** DATA FOR REVIEW follows **

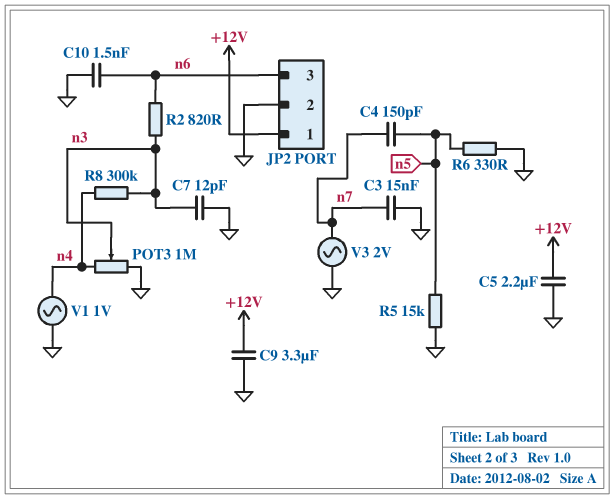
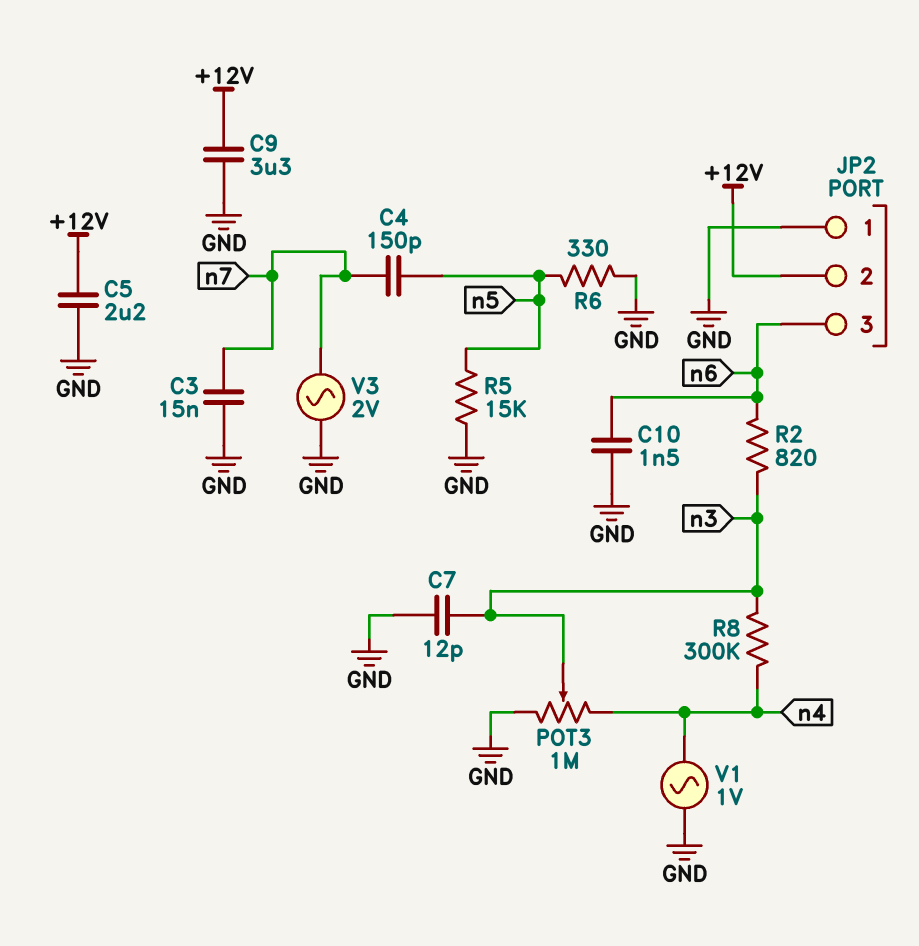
JP2 pin 1: +12V -> GND
JP2 pin 2: GND -> +12V

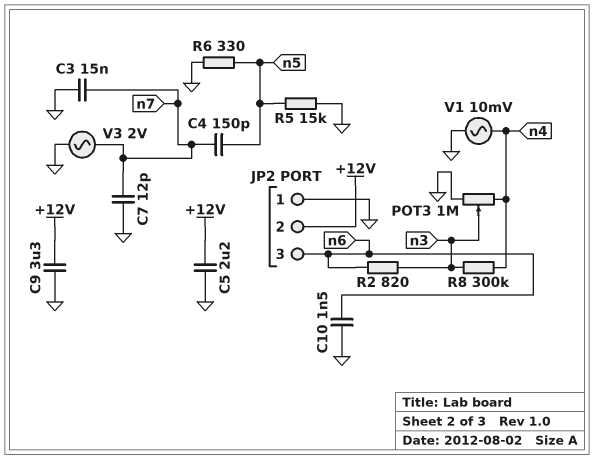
C7: 12pF (GND, n3) -> 12pF (GND, n7)
V1: AC 1V (GND, n4) -> AC 10mV (GND, n4)

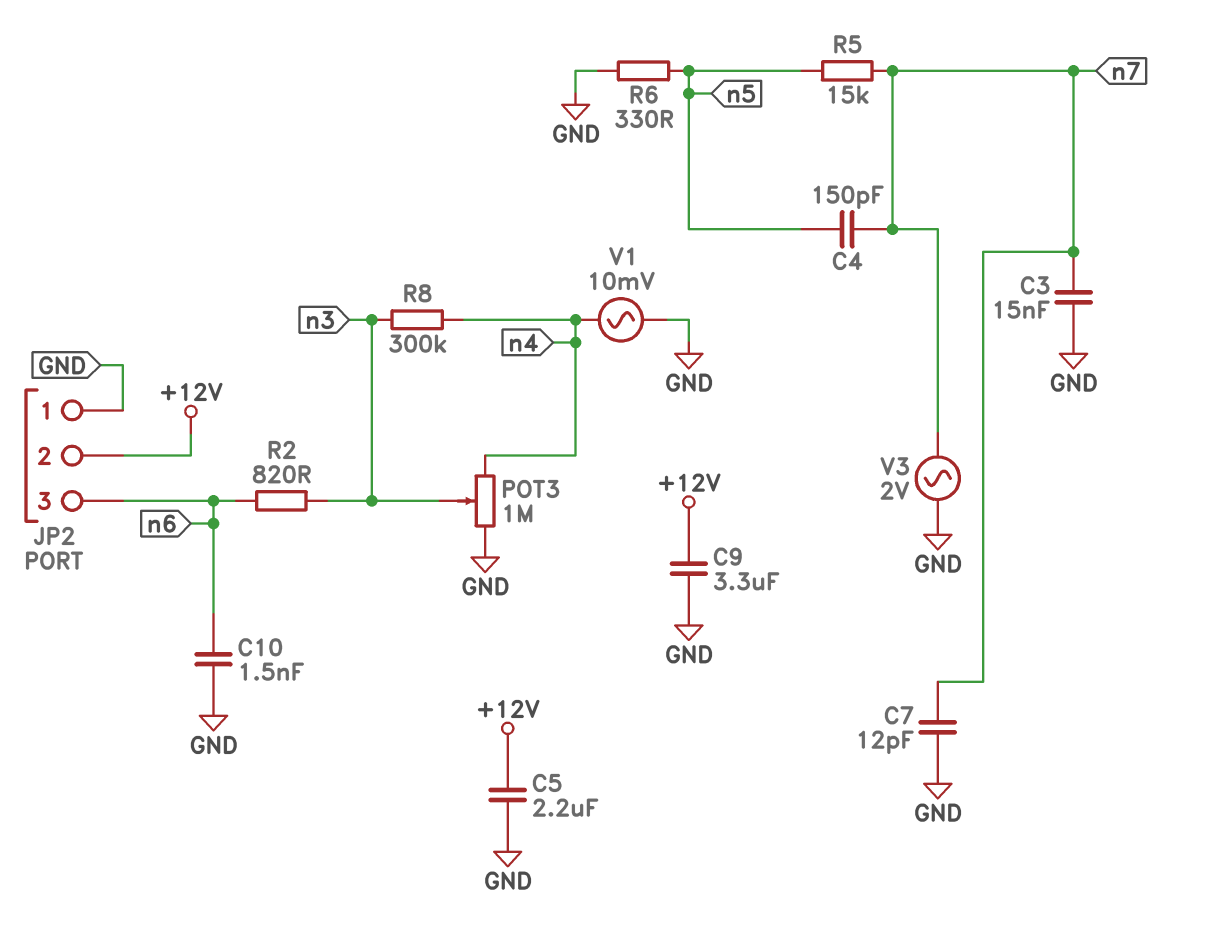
R5: 15k (GND, n5) -> 15k (n5, n7)

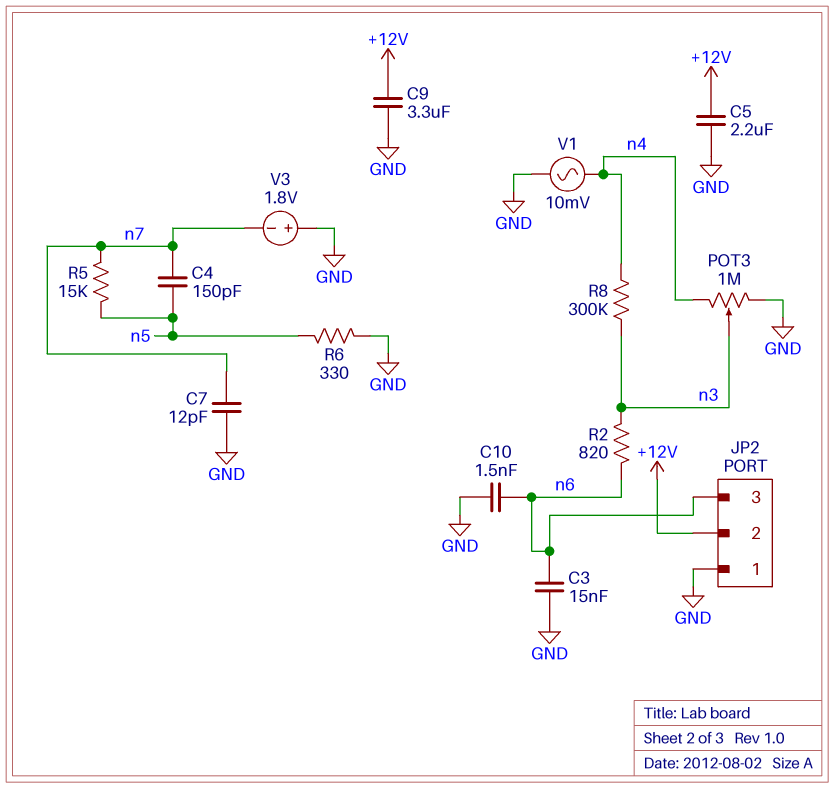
C3: 15nF (GND, n7) -> 15nF (GND, n6)
V3: AC 2V (GND, n7) -> 1.8V (plus GND, minus n7)

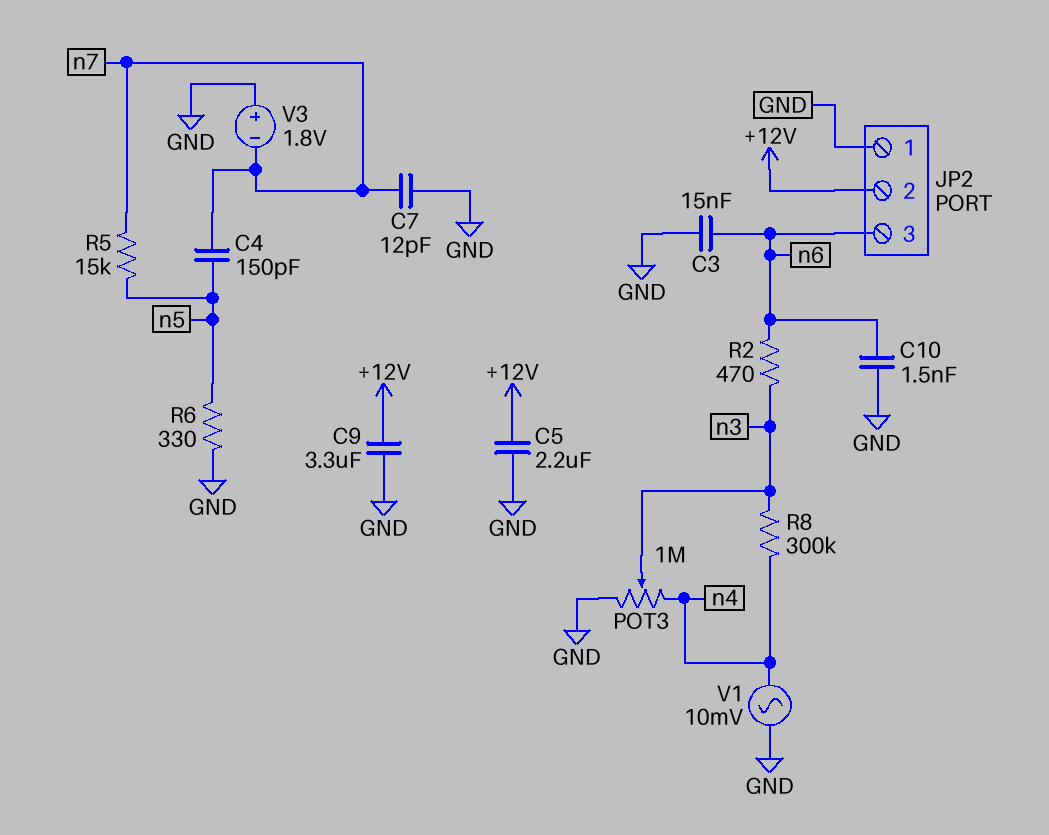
R2: 820 (n3, n6) -> 470 (n3, n6)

** End of DATA FOR REVIEW **

WHAT IS NEEDED: Pictures aside, reproduce the listing above exactly.

EXERCISE OUTPUT:
JP2 pin 1: +12V -> GND
JP2 pin 2: GND -> +12V

C7: 12pF (GND, n3) -> 12pF (GND, n7)
V1: AC 1V (GND, n4) -> AC 10mV (GND, n4)

R5: 15k (GND, n5) -> 15k (n5, n7)

C3: 15nF (GND, n7) -> 15nF (GND, n6)
V3: AC 2V (GND, n7) -> 1.8V (plus GND, minus n7)

R2: 820 (n3, n6) -> 470 (n3, n6)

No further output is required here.